* Provided records *
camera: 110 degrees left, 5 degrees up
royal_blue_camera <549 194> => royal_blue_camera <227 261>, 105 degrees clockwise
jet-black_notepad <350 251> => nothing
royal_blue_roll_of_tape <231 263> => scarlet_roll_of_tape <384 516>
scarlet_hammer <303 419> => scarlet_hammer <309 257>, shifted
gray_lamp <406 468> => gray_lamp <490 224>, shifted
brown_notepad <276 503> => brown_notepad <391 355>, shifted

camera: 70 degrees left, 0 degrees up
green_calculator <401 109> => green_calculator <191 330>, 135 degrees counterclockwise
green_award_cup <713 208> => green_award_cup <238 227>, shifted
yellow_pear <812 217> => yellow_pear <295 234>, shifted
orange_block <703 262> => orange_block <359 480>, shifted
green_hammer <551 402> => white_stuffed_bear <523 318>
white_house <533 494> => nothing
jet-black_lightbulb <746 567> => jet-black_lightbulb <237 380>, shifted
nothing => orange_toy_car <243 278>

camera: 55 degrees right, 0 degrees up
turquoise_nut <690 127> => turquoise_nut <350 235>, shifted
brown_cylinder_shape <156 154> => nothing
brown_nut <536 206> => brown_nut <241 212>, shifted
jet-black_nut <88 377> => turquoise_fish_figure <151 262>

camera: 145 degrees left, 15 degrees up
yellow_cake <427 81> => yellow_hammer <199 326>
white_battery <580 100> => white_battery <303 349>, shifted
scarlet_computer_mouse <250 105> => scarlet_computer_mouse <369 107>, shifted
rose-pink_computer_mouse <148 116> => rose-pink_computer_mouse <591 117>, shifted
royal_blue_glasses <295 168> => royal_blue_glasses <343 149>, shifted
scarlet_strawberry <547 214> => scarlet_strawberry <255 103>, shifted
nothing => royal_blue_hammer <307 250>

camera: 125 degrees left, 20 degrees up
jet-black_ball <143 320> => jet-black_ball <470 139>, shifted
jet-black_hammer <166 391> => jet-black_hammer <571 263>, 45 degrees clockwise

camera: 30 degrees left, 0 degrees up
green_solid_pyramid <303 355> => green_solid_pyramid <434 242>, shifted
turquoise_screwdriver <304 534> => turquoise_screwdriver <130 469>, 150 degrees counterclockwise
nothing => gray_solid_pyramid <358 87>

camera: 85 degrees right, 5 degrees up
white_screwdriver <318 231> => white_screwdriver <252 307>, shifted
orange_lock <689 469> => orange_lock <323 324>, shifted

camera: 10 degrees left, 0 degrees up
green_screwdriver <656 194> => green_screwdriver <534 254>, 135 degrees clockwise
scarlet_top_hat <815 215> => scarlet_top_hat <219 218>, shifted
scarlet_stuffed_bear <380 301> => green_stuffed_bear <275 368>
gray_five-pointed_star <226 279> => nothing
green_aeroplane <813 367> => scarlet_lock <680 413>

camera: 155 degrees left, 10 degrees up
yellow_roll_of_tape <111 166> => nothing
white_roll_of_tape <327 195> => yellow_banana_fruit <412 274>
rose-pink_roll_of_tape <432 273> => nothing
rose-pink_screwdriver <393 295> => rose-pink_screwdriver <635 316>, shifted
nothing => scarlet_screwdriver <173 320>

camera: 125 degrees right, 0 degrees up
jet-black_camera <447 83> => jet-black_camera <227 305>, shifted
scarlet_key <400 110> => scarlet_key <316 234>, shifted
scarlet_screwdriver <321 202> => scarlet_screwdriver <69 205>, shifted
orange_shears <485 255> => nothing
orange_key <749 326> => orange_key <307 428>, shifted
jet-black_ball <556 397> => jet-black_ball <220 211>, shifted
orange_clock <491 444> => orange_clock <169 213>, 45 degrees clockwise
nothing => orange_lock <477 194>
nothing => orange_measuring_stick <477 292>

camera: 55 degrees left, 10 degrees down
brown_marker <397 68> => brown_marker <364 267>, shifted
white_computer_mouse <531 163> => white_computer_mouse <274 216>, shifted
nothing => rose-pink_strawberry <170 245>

* Assignment *
Write the entries above out again, unchanged and complete.

* Exercise output *
camera: 110 degrees left, 5 degrees up
royal_blue_camera <549 194> => royal_blue_camera <227 261>, 105 degrees clockwise
jet-black_notepad <350 251> => nothing
royal_blue_roll_of_tape <231 263> => scarlet_roll_of_tape <384 516>
scarlet_hammer <303 419> => scarlet_hammer <309 257>, shifted
gray_lamp <406 468> => gray_lamp <490 224>, shifted
brown_notepad <276 503> => brown_notepad <391 355>, shifted

camera: 70 degrees left, 0 degrees up
green_calculator <401 109> => green_calculator <191 330>, 135 degrees counterclockwise
green_award_cup <713 208> => green_award_cup <238 227>, shifted
yellow_pear <812 217> => yellow_pear <295 234>, shifted
orange_block <703 262> => orange_block <359 480>, shifted
green_hammer <551 402> => white_stuffed_bear <523 318>
white_house <533 494> => nothing
jet-black_lightbulb <746 567> => jet-black_lightbulb <237 380>, shifted
nothing => orange_toy_car <243 278>

camera: 55 degrees right, 0 degrees up
turquoise_nut <690 127> => turquoise_nut <350 235>, shifted
brown_cylinder_shape <156 154> => nothing
brown_nut <536 206> => brown_nut <241 212>, shifted
jet-black_nut <88 377> => turquoise_fish_figure <151 262>

camera: 145 degrees left, 15 degrees up
yellow_cake <427 81> => yellow_hammer <199 326>
white_battery <580 100> => white_battery <303 349>, shifted
scarlet_computer_mouse <250 105> => scarlet_computer_mouse <369 107>, shifted
rose-pink_computer_mouse <148 116> => rose-pink_computer_mouse <591 117>, shifted
royal_blue_glasses <295 168> => royal_blue_glasses <343 149>, shifted
scarlet_strawberry <547 214> => scarlet_strawberry <255 103>, shifted
nothing => royal_blue_hammer <307 250>

camera: 125 degrees left, 20 degrees up
jet-black_ball <143 320> => jet-black_ball <470 139>, shifted
jet-black_hammer <166 391> => jet-black_hammer <571 263>, 45 degrees clockwise

camera: 30 degrees left, 0 degrees up
green_solid_pyramid <303 355> => green_solid_pyramid <434 242>, shifted
turquoise_screwdriver <304 534> => turquoise_screwdriver <130 469>, 150 degrees counterclockwise
nothing => gray_solid_pyramid <358 87>

camera: 85 degrees right, 5 degrees up
white_screwdriver <318 231> => white_screwdriver <252 307>, shifted
orange_lock <689 469> => orange_lock <323 324>, shifted

camera: 10 degrees left, 0 degrees up
green_screwdriver <656 194> => green_screwdriver <534 254>, 135 degrees clockwise
scarlet_top_hat <815 215> => scarlet_top_hat <219 218>, shifted
scarlet_stuffed_bear <380 301> => green_stuffed_bear <275 368>
gray_five-pointed_star <226 279> => nothing
green_aeroplane <813 367> => scarlet_lock <680 413>

camera: 155 degrees left, 10 degrees up
yellow_roll_of_tape <111 166> => nothing
white_roll_of_tape <327 195> => yellow_banana_fruit <412 274>
rose-pink_roll_of_tape <432 273> => nothing
rose-pink_screwdriver <393 295> => rose-pink_screwdriver <635 316>, shifted
nothing => scarlet_screwdriver <173 320>

camera: 125 degrees right, 0 degrees up
jet-black_camera <447 83> => jet-black_camera <227 305>, shifted
scarlet_key <400 110> => scarlet_key <316 234>, shifted
scarlet_screwdriver <321 202> => scarlet_screwdriver <69 205>, shifted
orange_shears <485 255> => nothing
orange_key <749 326> => orange_key <307 428>, shifted
jet-black_ball <556 397> => jet-black_ball <220 211>, shifted
orange_clock <491 444> => orange_clock <169 213>, 45 degrees clockwise
nothing => orange_lock <477 194>
nothing => orange_measuring_stick <477 292>

camera: 55 degrees left, 10 degrees down
brown_marker <397 68> => brown_marker <364 267>, shifted
white_computer_mouse <531 163> => white_computer_mouse <274 216>, shifted
nothing => rose-pink_strawberry <170 245>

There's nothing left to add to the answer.